### Object matching data
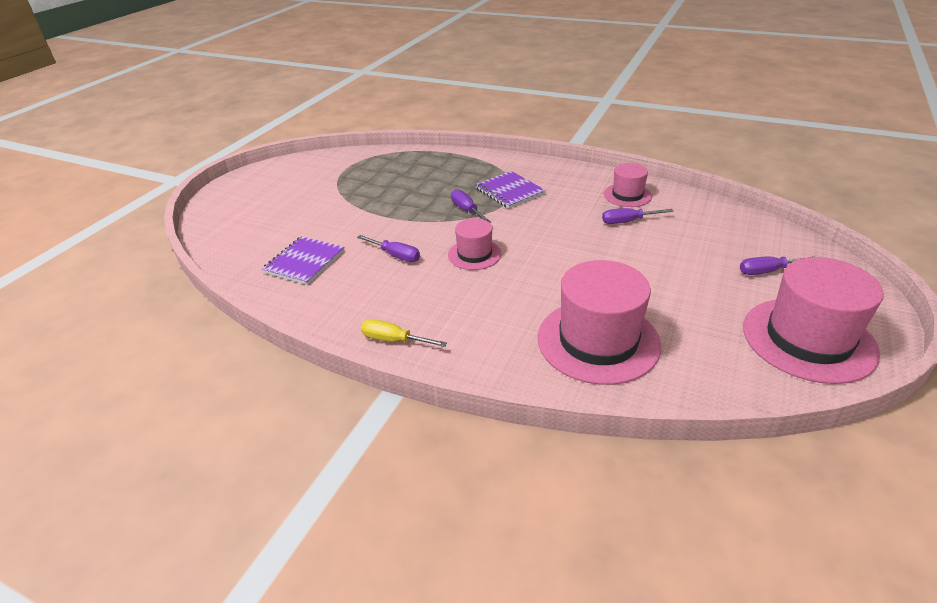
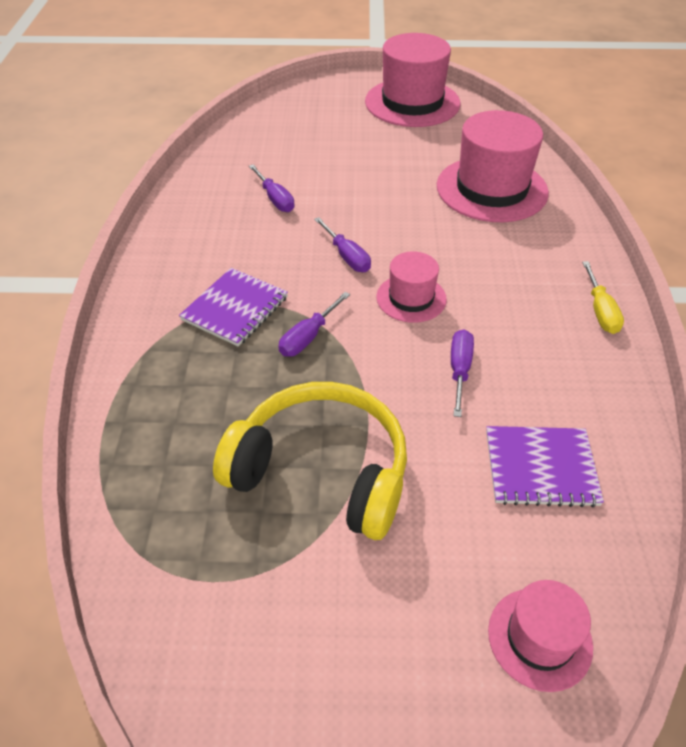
camera: 115 degrees left, 10 degrees up
pink hat [604,163,652,207] -> pink hat moved to [488,580,593,692]
purple screwdriver [740,256,818,275] -> purple screwdriver moved to [314,217,371,272]
none -> yellow headphones [213,382,407,540]

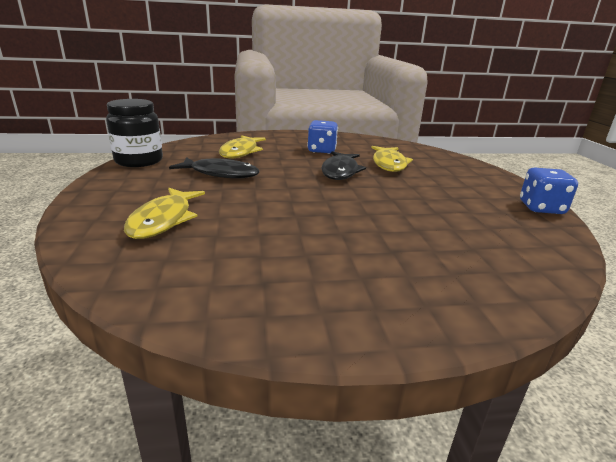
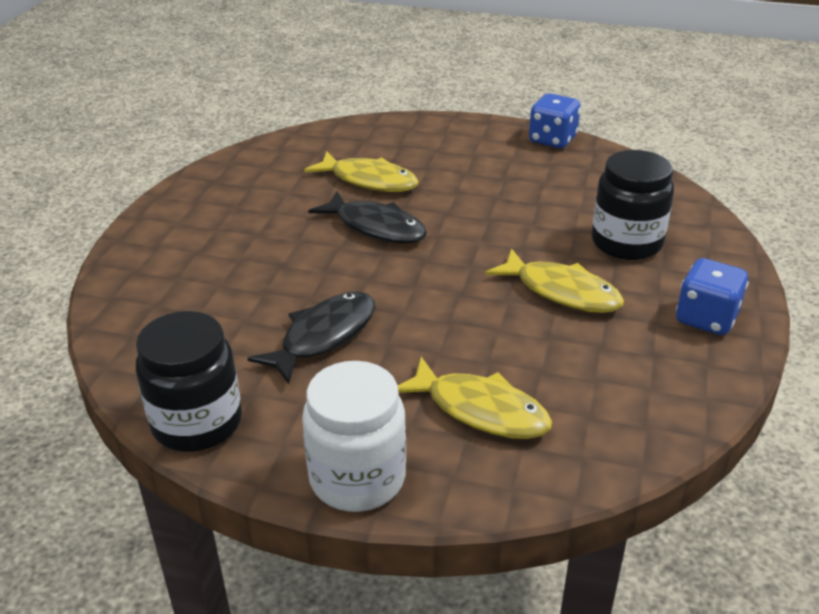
camera: 65 degrees left, 10 degrees up
yellow fish [219,135,266,158] -> yellow fish moved to [485,248,624,313]
blue dice [307,120,338,154] -> blue dice moved to [676,258,749,335]
none -> white jar [302,361,406,512]
none -> black jar [592,150,674,260]

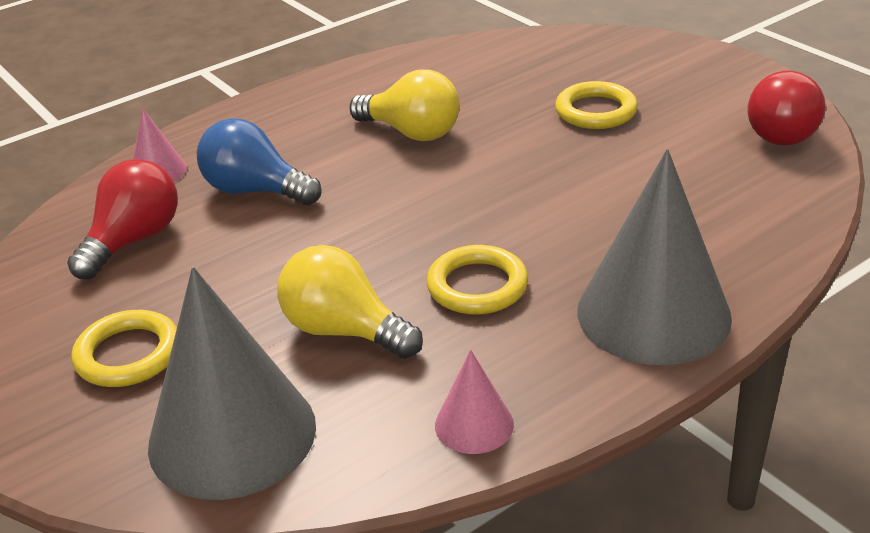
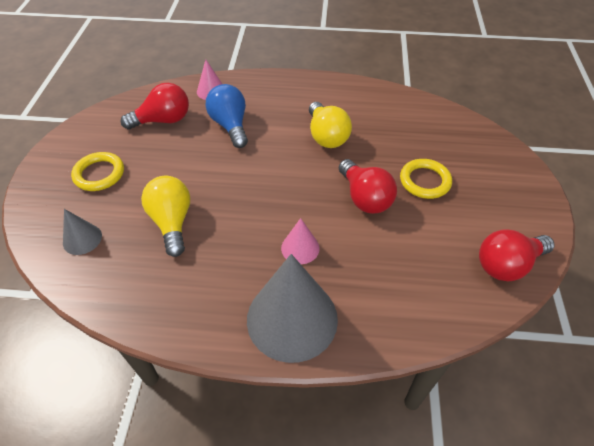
camera: 40 degrees right, 15 degrees up
grey cone [148,267,316,500] -> grey cone [63,209,102,255], size x0.47
yellow ring [426,245,528,314] -> none
pink cone [435,350,514,454] -> pink cone moved to [281,218,320,264]
none -> red light bulb [339,159,397,214]

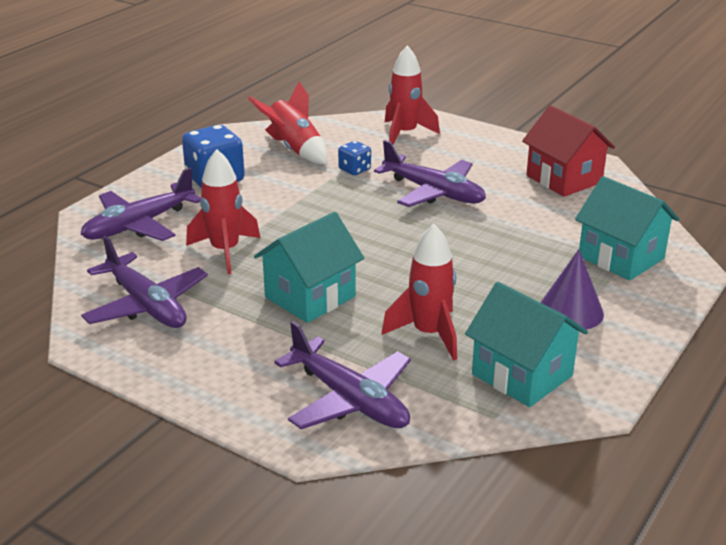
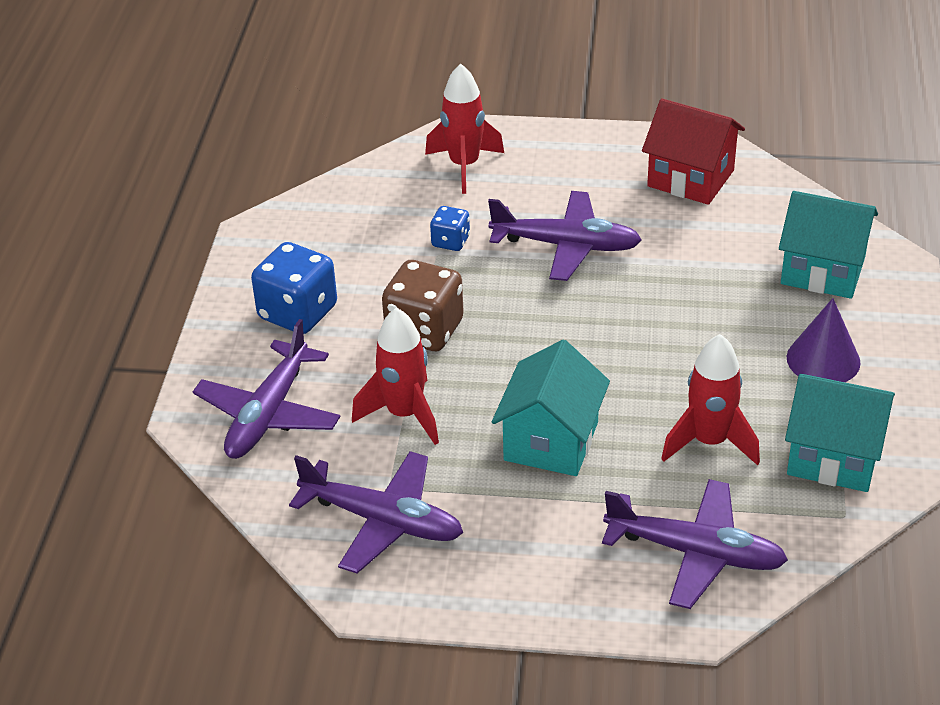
camera: 25 degrees left, 10 degrees up
red rocket [248,82,327,165] -> none
none -> brown dice [382,260,464,351]

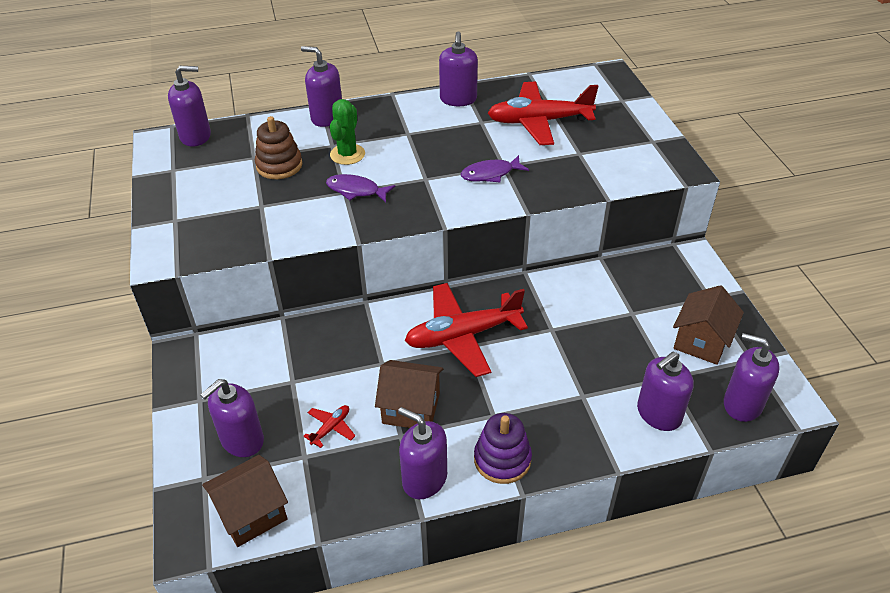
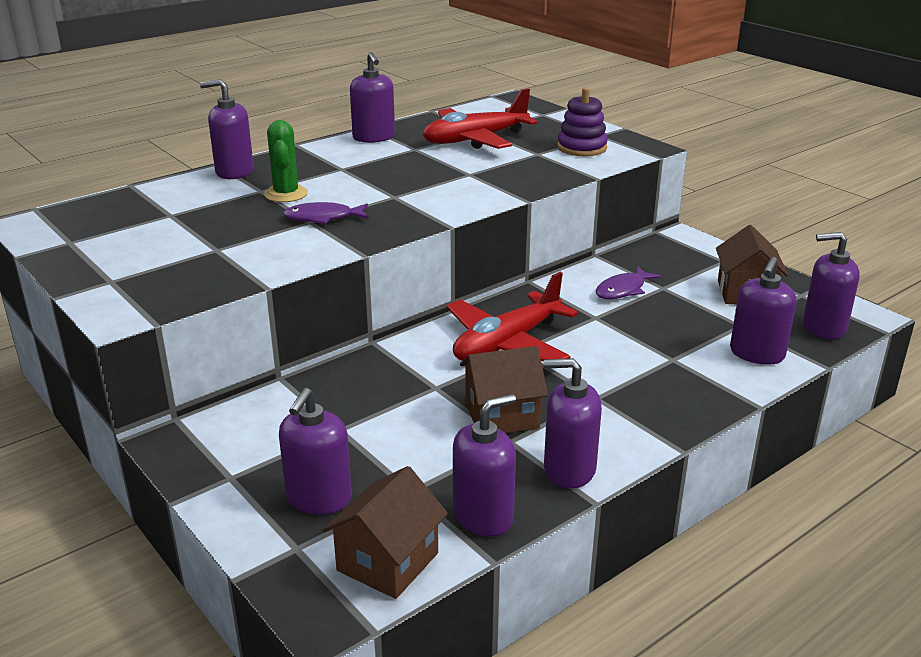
camera: 25 degrees left, 15 degrees down
purple soap dispenser [168,66,211,147] -> purple soap dispenser moved to [453,394,516,536]
brown stacking toy [255,116,302,179] -> none
red plane [303,405,355,448] -> none
purple fish [461,155,529,183] -> purple fish moved to [596,266,661,299]
purple stacking toy [474,413,532,484] -> purple stacking toy moved to [557,87,608,156]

### Instructions for the task
What is needed is a word-for-word transcription of all the entries, with the pictures dropped.

### Expected output
camera: 115 degrees left, 10 degrees up
pink hat [604,163,652,207] -> pink hat moved to [488,580,593,692]
purple screwdriver [740,256,818,275] -> purple screwdriver moved to [314,217,371,272]
none -> yellow headphones [213,382,407,540]

camera: 65 degrees left, 10 degrees up
yellow fish [219,135,266,158] -> yellow fish moved to [485,248,624,313]
blue dice [307,120,338,154] -> blue dice moved to [676,258,749,335]
none -> white jar [302,361,406,512]
none -> black jar [592,150,674,260]

camera: 40 degrees right, 15 degrees up
grey cone [148,267,316,500] -> grey cone [63,209,102,255], size x0.47
yellow ring [426,245,528,314] -> none
pink cone [435,350,514,454] -> pink cone moved to [281,218,320,264]
none -> red light bulb [339,159,397,214]

camera: 25 degrees left, 10 degrees up
red rocket [248,82,327,165] -> none
none -> brown dice [382,260,464,351]

camera: 25 degrees left, 15 degrees down
purple soap dispenser [168,66,211,147] -> purple soap dispenser moved to [453,394,516,536]
brown stacking toy [255,116,302,179] -> none
red plane [303,405,355,448] -> none
purple fish [461,155,529,183] -> purple fish moved to [596,266,661,299]
purple stacking toy [474,413,532,484] -> purple stacking toy moved to [557,87,608,156]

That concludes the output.